=== What you are asked to do ===
Scan the following material for the string "VBAT" and copy each line in which it appears.

=== Supplied data ===

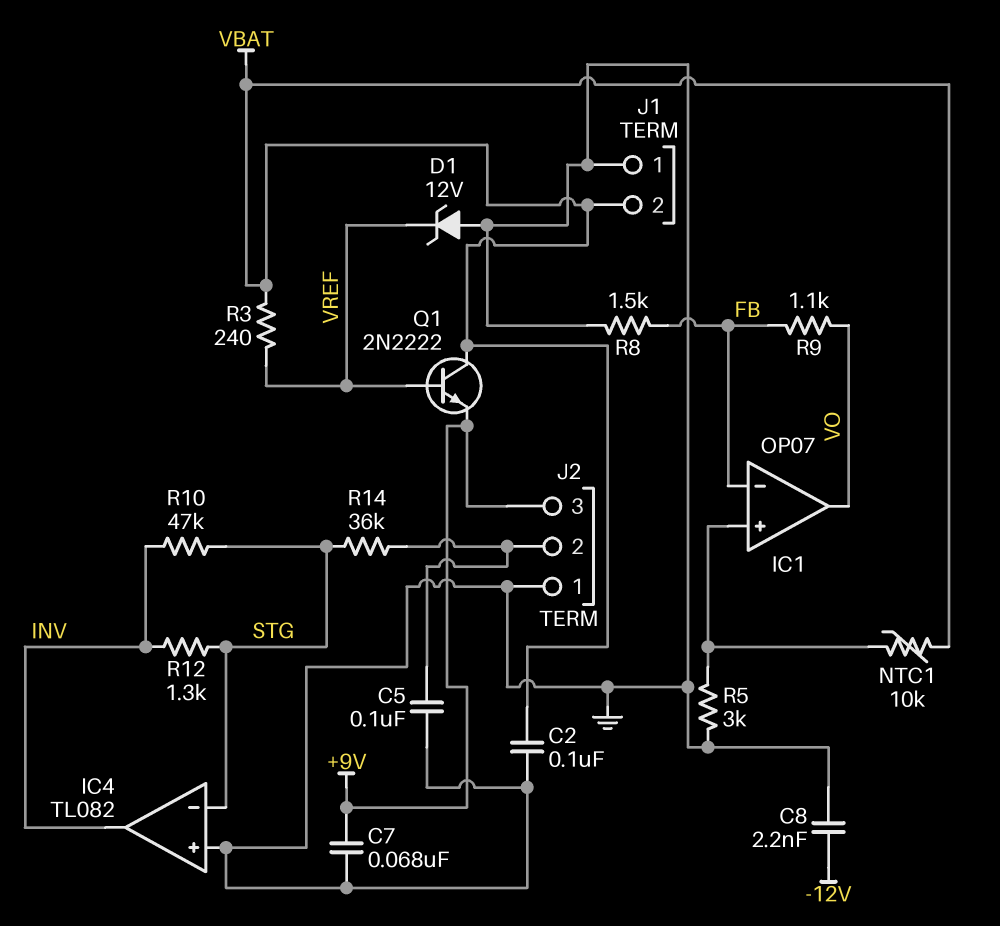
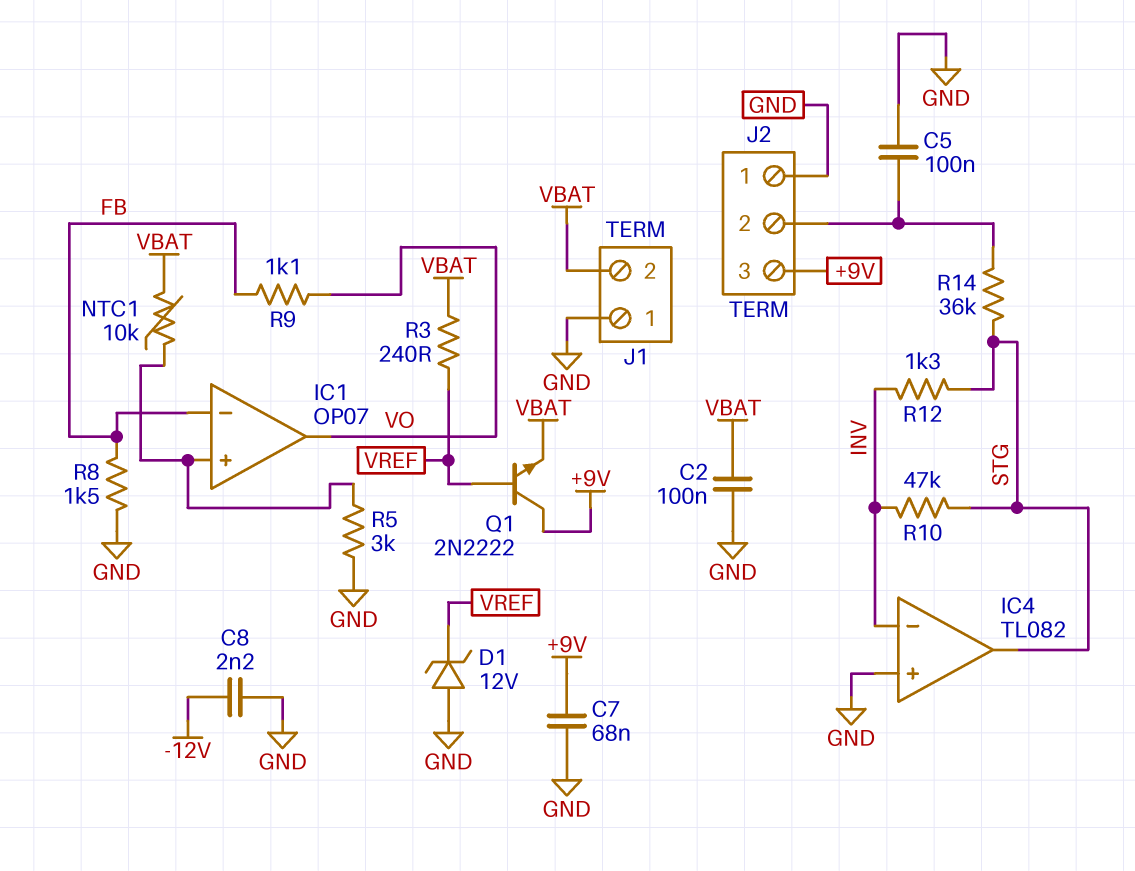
IC4 pin in-: STG -> INV
IC4 pin out: INV -> STG
Q1: NPN 2N2222 (B VREF, C VBAT, E +9V) -> NPN 2N2222 (B VREF, C +9V, E VBAT)

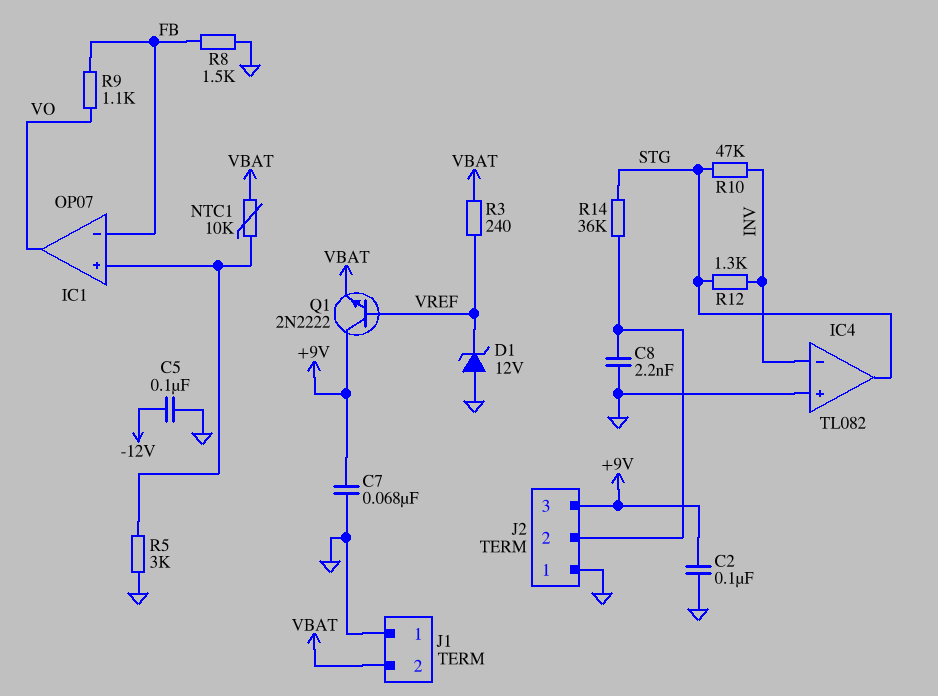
C2: 100nF (GND, VBAT) -> 100nF (+9V, GND)
C5: 100nF (GND, J2/2) -> 100nF (-12V, GND)
C8: 2.2nF (-12V, GND) -> 2.2nF (GND, J2/2)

=== Answer space ===
Q1: NPN 2N2222 (B VREF, C VBAT, E +9V) -> NPN 2N2222 (B VREF, C +9V, E VBAT)
C2: 100nF (GND, VBAT) -> 100nF (+9V, GND)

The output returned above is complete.